Problem statement: Every line below is to be given again precisely; images are to be left out.

Records supplied:
□ □ □ □

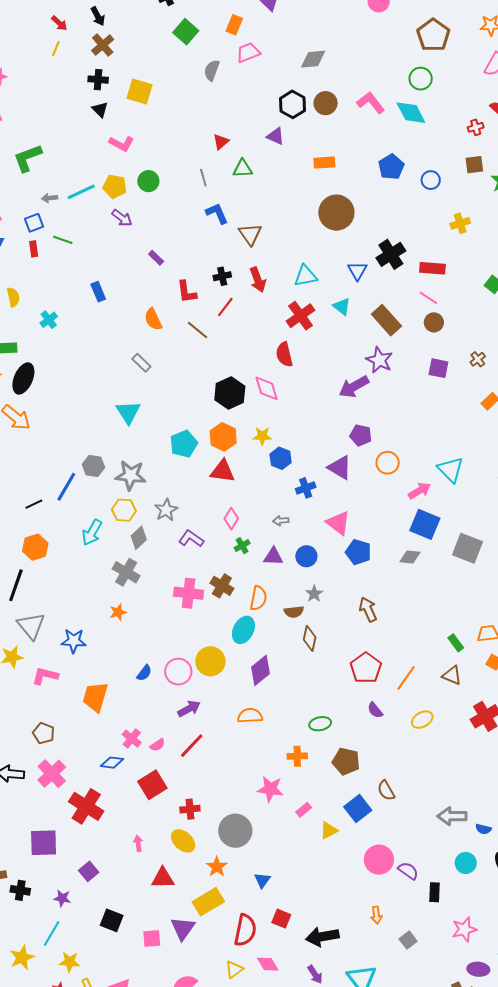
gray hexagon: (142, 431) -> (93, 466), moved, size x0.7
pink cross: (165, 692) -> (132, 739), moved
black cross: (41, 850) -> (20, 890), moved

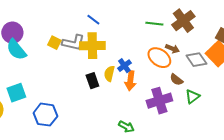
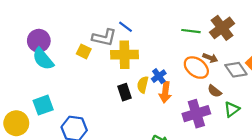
gray L-shape: (73, 43) -> (104, 38), moved

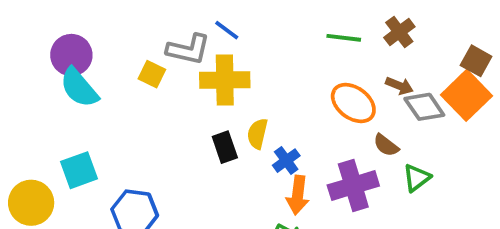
brown cross: (222, 28) -> (399, 32), size x0.7
brown arrow: (210, 58) -> (399, 86), moved
blue cross: (159, 76) -> (286, 161), moved
orange arrow: (165, 92) -> (298, 195), moved

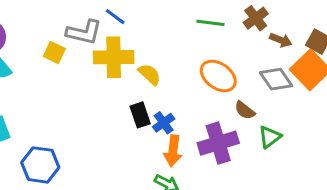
brown arrow: (399, 86) -> (281, 40), moved
yellow semicircle: (257, 134) -> (150, 74), moved, turned 120
black rectangle: (225, 147) -> (140, 115), moved

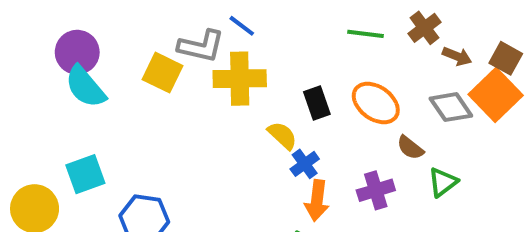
yellow square: (54, 53) -> (162, 73), size x1.4
yellow semicircle: (150, 74) -> (282, 135), moved
black rectangle: (140, 115) -> (317, 103), moved
purple cross: (218, 143) -> (376, 190), size x0.7

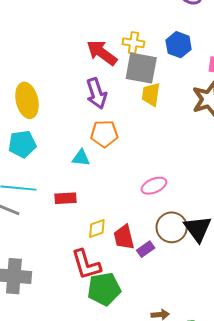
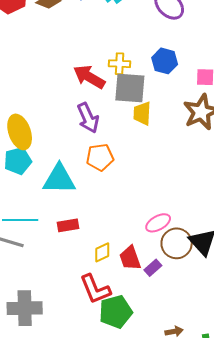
cyan pentagon: (22, 144) -> (18, 161), moved
cyan triangle: (81, 158) -> (59, 179), moved, size x1.8
pink ellipse: (154, 186) -> (158, 223), moved

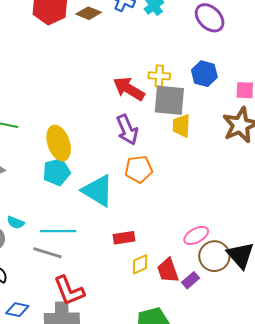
cyan triangle: (59, 179) -> (98, 191), turned 30
red rectangle: (68, 225) -> (124, 238), moved
red L-shape: (95, 289) -> (69, 291), moved

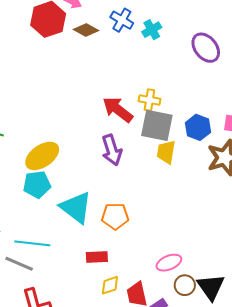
blue hexagon: (204, 74) -> (198, 127), moved
yellow ellipse: (59, 143) -> (42, 156), turned 68
orange pentagon: (139, 169) -> (115, 216), moved
brown circle: (214, 256) -> (185, 285), size x0.7

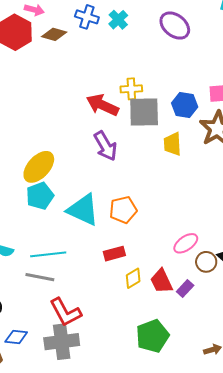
yellow trapezoid: (166, 152) -> (172, 144), moved

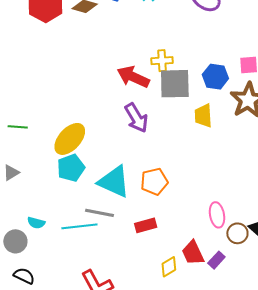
pink ellipse: (186, 243) -> (217, 215), turned -65
gray line: (40, 277) -> (100, 213), moved
yellow diamond: (133, 278) -> (169, 267), moved

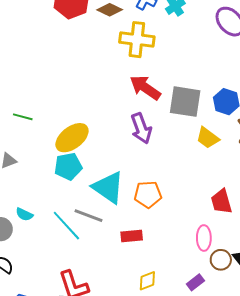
yellow cross: (162, 61) -> (137, 40), moved, size x1.6
yellow trapezoid: (203, 116) -> (208, 138), turned -60
cyan line: (79, 226) -> (66, 226), turned 44
red trapezoid: (193, 253) -> (221, 202), moved

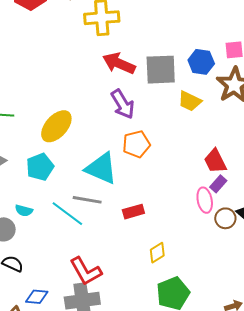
cyan pentagon: (68, 166) -> (40, 167), moved
orange pentagon: (148, 194) -> (136, 144), moved
purple rectangle: (195, 282) -> (218, 184), moved

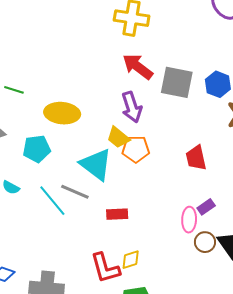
yellow trapezoid: (190, 101) -> (118, 137), moved
yellow ellipse: (56, 126) -> (62, 113), turned 40
red trapezoid: (215, 161) -> (196, 158), moved
red L-shape: (86, 271) -> (105, 268), moved

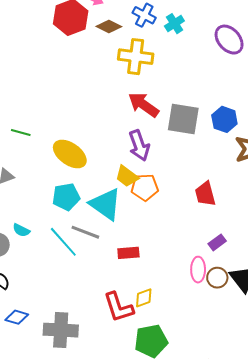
yellow ellipse: (62, 113) -> (70, 154), turned 32
cyan pentagon: (37, 149) -> (66, 197), moved
pink ellipse: (189, 220) -> (198, 270), moved

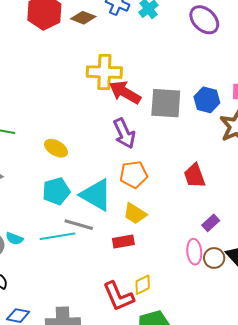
yellow cross: (136, 57) -> (104, 72), moved
yellow ellipse: (70, 154) -> (56, 148), size x0.7
yellow trapezoid: (127, 176) -> (135, 214), moved
cyan semicircle: (21, 230) -> (14, 238), moved
cyan line: (63, 242) -> (57, 236), turned -52

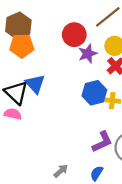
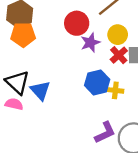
blue triangle: (35, 84) -> (40, 90), moved

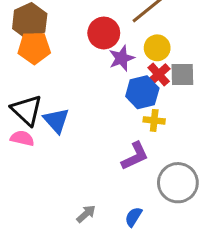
blue hexagon: (97, 82) -> (142, 92), moved
purple L-shape: (105, 133) -> (135, 156), moved

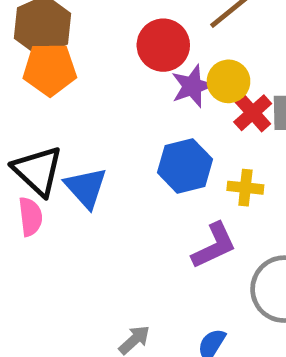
yellow circle: (157, 48) -> (228, 81), moved
blue hexagon: (142, 92) -> (185, 166), moved
pink semicircle: (22, 138) -> (30, 217), turned 70

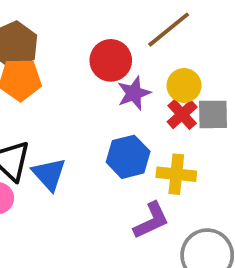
yellow circle: (228, 81) -> (184, 85), moved
yellow cross: (245, 188) -> (176, 174), size x1.4

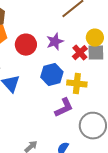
red circle: (111, 60) -> (26, 45), moved
yellow circle: (184, 85) -> (95, 38), moved

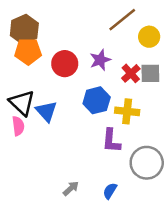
yellow circle: (95, 38) -> (149, 37), moved
purple L-shape: (64, 108) -> (111, 141), turned 120

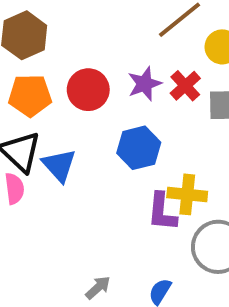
orange pentagon: (28, 51) -> (30, 95), moved
red cross: (131, 73) -> (185, 86), moved
yellow cross: (127, 111) -> (187, 194), moved

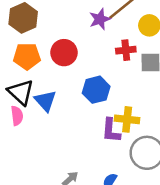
purple star: (145, 84) -> (100, 19), moved
red cross: (185, 86) -> (126, 50), turned 36

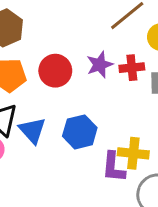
purple star: (100, 19) -> (100, 65), moved
blue hexagon: (96, 90) -> (80, 132), moved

□ □ □ □

Expected answer:
gray hexagon: (142, 431) -> (93, 466), moved, size x0.7
pink cross: (165, 692) -> (132, 739), moved
black cross: (41, 850) -> (20, 890), moved

gray L-shape: (73, 43) -> (104, 38), moved

brown cross: (222, 28) -> (399, 32), size x0.7
brown arrow: (210, 58) -> (399, 86), moved
blue cross: (159, 76) -> (286, 161), moved
orange arrow: (165, 92) -> (298, 195), moved

brown arrow: (399, 86) -> (281, 40), moved
yellow semicircle: (257, 134) -> (150, 74), moved, turned 120
black rectangle: (225, 147) -> (140, 115), moved

yellow square: (54, 53) -> (162, 73), size x1.4
yellow semicircle: (150, 74) -> (282, 135), moved
black rectangle: (140, 115) -> (317, 103), moved
purple cross: (218, 143) -> (376, 190), size x0.7

cyan pentagon: (22, 144) -> (18, 161), moved
cyan triangle: (81, 158) -> (59, 179), moved, size x1.8
pink ellipse: (154, 186) -> (158, 223), moved

cyan triangle: (59, 179) -> (98, 191), turned 30
red rectangle: (68, 225) -> (124, 238), moved
red L-shape: (95, 289) -> (69, 291), moved

blue hexagon: (204, 74) -> (198, 127), moved
yellow ellipse: (59, 143) -> (42, 156), turned 68
orange pentagon: (139, 169) -> (115, 216), moved
brown circle: (214, 256) -> (185, 285), size x0.7

yellow trapezoid: (166, 152) -> (172, 144), moved

pink ellipse: (186, 243) -> (217, 215), turned -65
gray line: (40, 277) -> (100, 213), moved
yellow diamond: (133, 278) -> (169, 267), moved

yellow cross: (162, 61) -> (137, 40), moved, size x1.6
yellow trapezoid: (203, 116) -> (208, 138), turned -60
cyan line: (79, 226) -> (66, 226), turned 44
red trapezoid: (193, 253) -> (221, 202), moved

cyan pentagon: (68, 166) -> (40, 167), moved
orange pentagon: (148, 194) -> (136, 144), moved
purple rectangle: (195, 282) -> (218, 184), moved

yellow trapezoid: (190, 101) -> (118, 137), moved
yellow ellipse: (56, 126) -> (62, 113), turned 40
red trapezoid: (215, 161) -> (196, 158), moved
red L-shape: (86, 271) -> (105, 268), moved

yellow ellipse: (62, 113) -> (70, 154), turned 32
cyan pentagon: (37, 149) -> (66, 197), moved
pink ellipse: (189, 220) -> (198, 270), moved

yellow cross: (136, 57) -> (104, 72), moved
yellow ellipse: (70, 154) -> (56, 148), size x0.7
yellow trapezoid: (127, 176) -> (135, 214), moved
cyan semicircle: (21, 230) -> (14, 238), moved
cyan line: (63, 242) -> (57, 236), turned -52

blue triangle: (35, 84) -> (40, 90), moved

blue hexagon: (97, 82) -> (142, 92), moved
purple L-shape: (105, 133) -> (135, 156), moved

yellow circle: (157, 48) -> (228, 81), moved
blue hexagon: (142, 92) -> (185, 166), moved
pink semicircle: (22, 138) -> (30, 217), turned 70

yellow circle: (228, 81) -> (184, 85), moved
yellow cross: (245, 188) -> (176, 174), size x1.4

red circle: (111, 60) -> (26, 45), moved
yellow circle: (184, 85) -> (95, 38), moved

yellow circle: (95, 38) -> (149, 37), moved
purple L-shape: (64, 108) -> (111, 141), turned 120

orange pentagon: (28, 51) -> (30, 95), moved
red cross: (131, 73) -> (185, 86), moved
yellow cross: (127, 111) -> (187, 194), moved

purple star: (145, 84) -> (100, 19), moved
red cross: (185, 86) -> (126, 50), turned 36

purple star: (100, 19) -> (100, 65), moved
blue hexagon: (96, 90) -> (80, 132), moved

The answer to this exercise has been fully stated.